* _DATASET CONTENT_:
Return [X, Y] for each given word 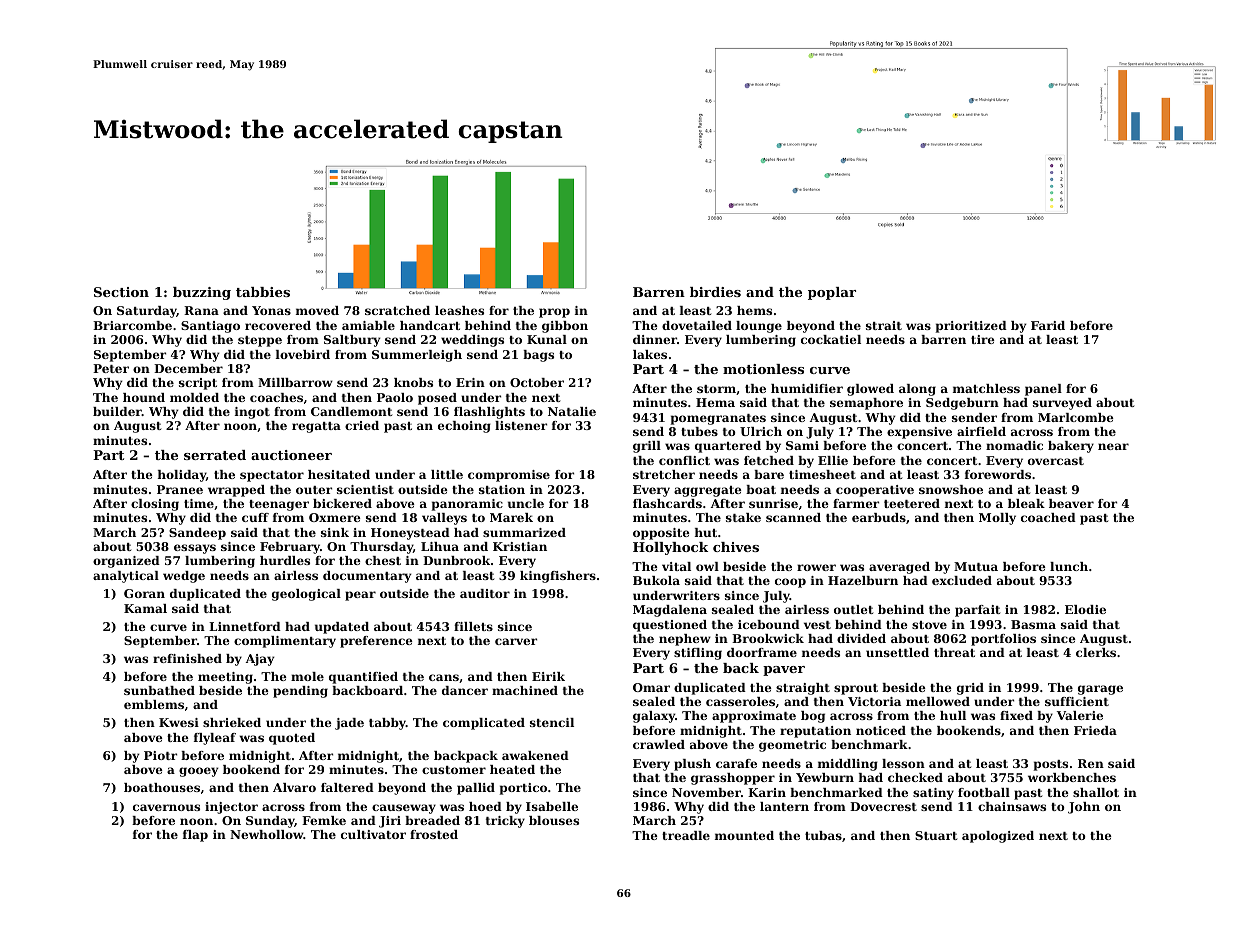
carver [516, 641]
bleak [1026, 503]
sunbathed [159, 690]
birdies [715, 292]
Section [121, 292]
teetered [912, 503]
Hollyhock [670, 548]
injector [231, 808]
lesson [903, 763]
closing [155, 505]
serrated [215, 455]
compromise [509, 476]
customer [454, 770]
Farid [1048, 325]
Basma [1033, 624]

* _AIM_:
Rewrite the listing above with "each given word" changed to "every listed word" and every other line left intact. Leave the picture out of your answer.

* _FINAL ANSWER_:
Return [X, Y] for every listed word 
carver [516, 641]
bleak [1026, 503]
sunbathed [159, 690]
birdies [715, 292]
Section [121, 292]
teetered [912, 503]
Hollyhock [670, 548]
injector [231, 808]
lesson [903, 763]
closing [155, 505]
serrated [215, 455]
compromise [509, 476]
customer [454, 770]
Farid [1048, 325]
Basma [1033, 624]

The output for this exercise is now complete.